— What is being asked —
The entries that follow should be repeated exactly, with no pictures kept.

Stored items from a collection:

Start of Block

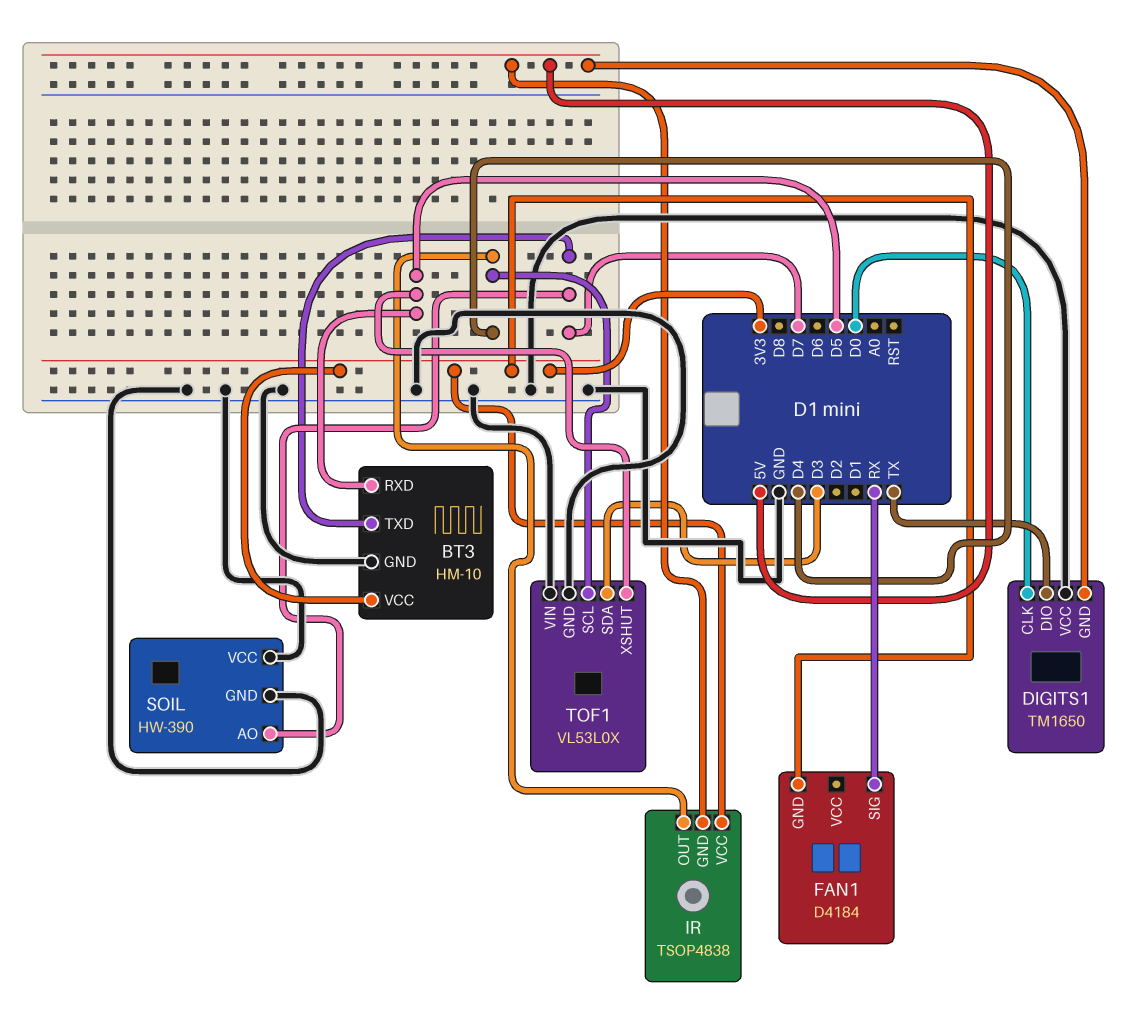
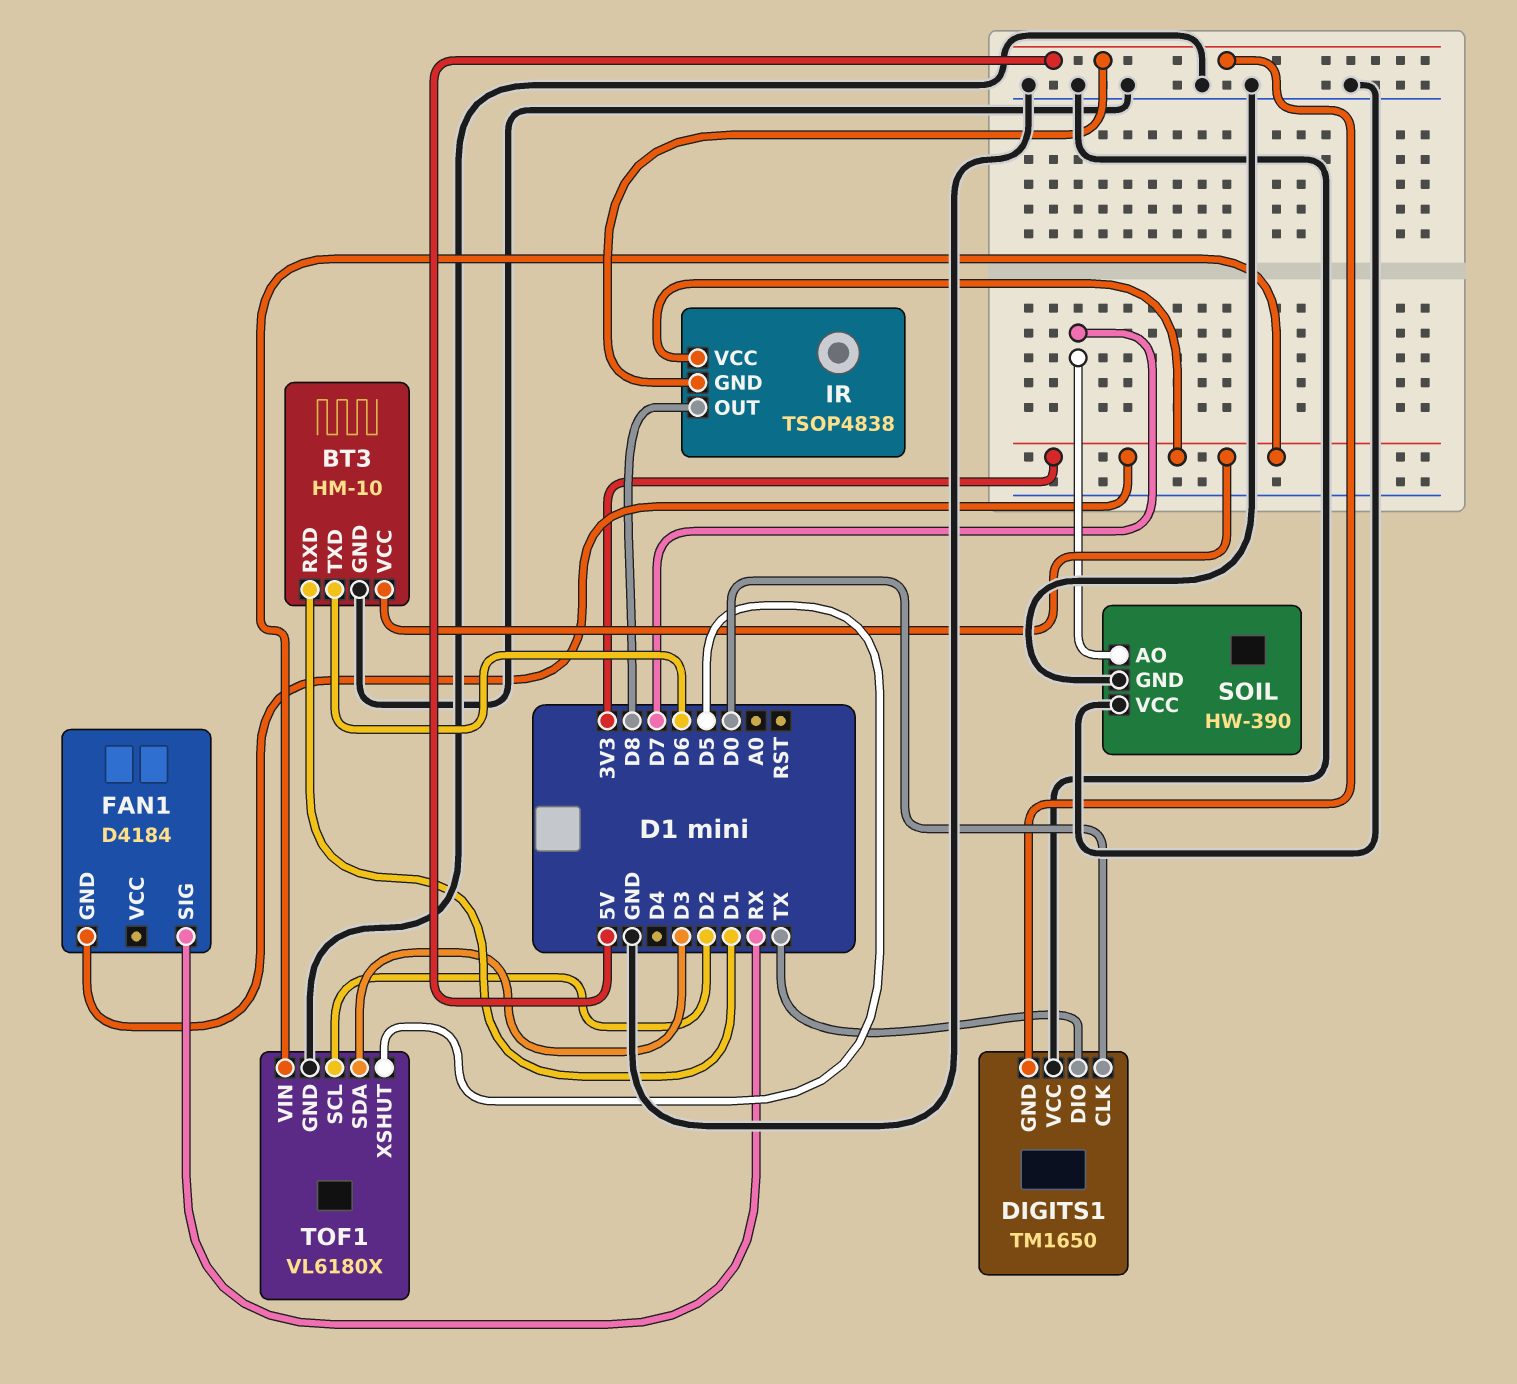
BT3 pin RXD: D5 -> D1
BT3 pin TXD: D7 -> D6
IR pin OUT: D4 -> D8
TOF1: VL53L0X -> VL6180X
TOF1 pin SCL: D4 -> D2
TOF1 pin VIN: GND -> 3V3

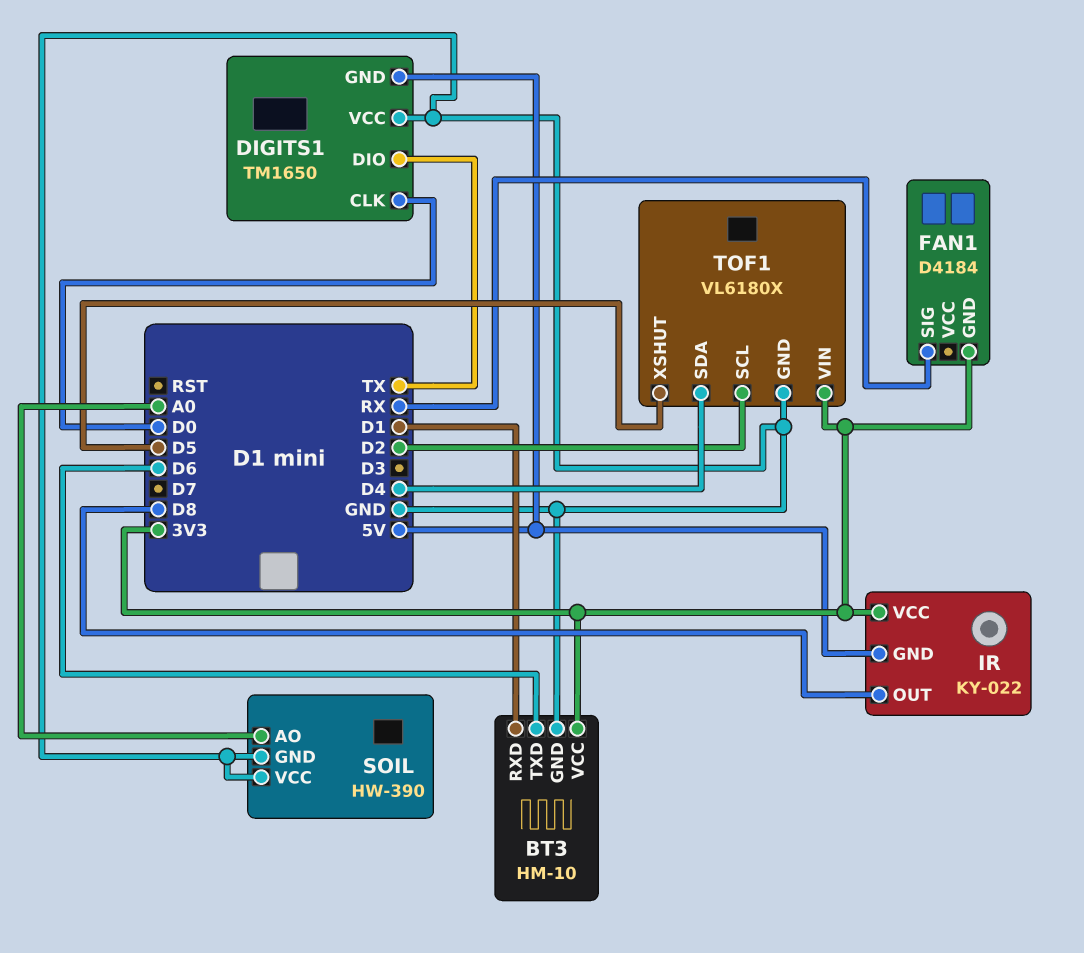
IR: TSOP4838 -> KY-022
SOIL pin AO: D7 -> A0
TOF1 pin SDA: D3 -> D4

End of Block

— Output for this task —
BT3 pin RXD: D5 -> D1
BT3 pin TXD: D7 -> D6
IR pin OUT: D4 -> D8
TOF1: VL53L0X -> VL6180X
TOF1 pin SCL: D4 -> D2
TOF1 pin VIN: GND -> 3V3

IR: TSOP4838 -> KY-022
SOIL pin AO: D7 -> A0
TOF1 pin SDA: D3 -> D4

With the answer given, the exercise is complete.